- Exercise goal: Rewrite the text of every entry with each occurrence of "closer" swapped for "nearer" and everything else left unchanged. Leave the pictures out of your output.

*** Opening Exercise materials ***

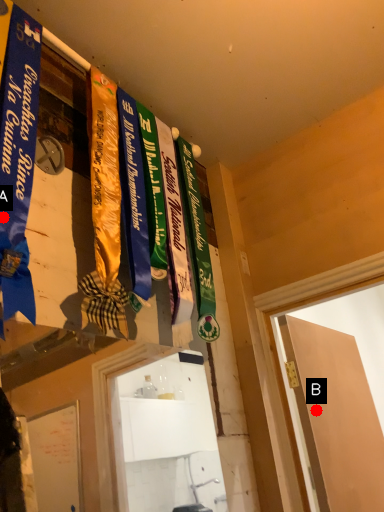
Question: Two points are circled on the image, labeled by A and B beside each circle. Among these points, which one is nearest to the camera?

Choices:
 (A) A is closer
 (B) B is closer

Answer: (A)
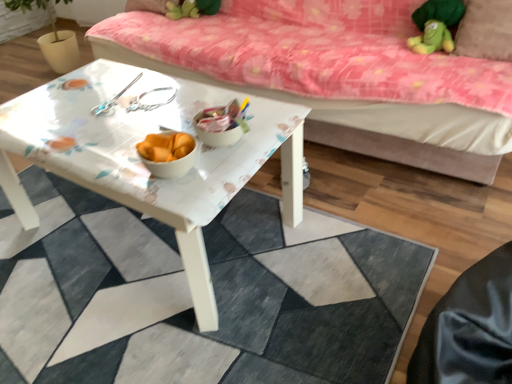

*** Closing Exercise materials ***

- Output:
Question: Two points are circled on the image, labeled by A and B beside each circle. Among these points, which one is nearest to the camera?

Choices:
 (A) A is nearer
 (B) B is nearer

Answer: (A)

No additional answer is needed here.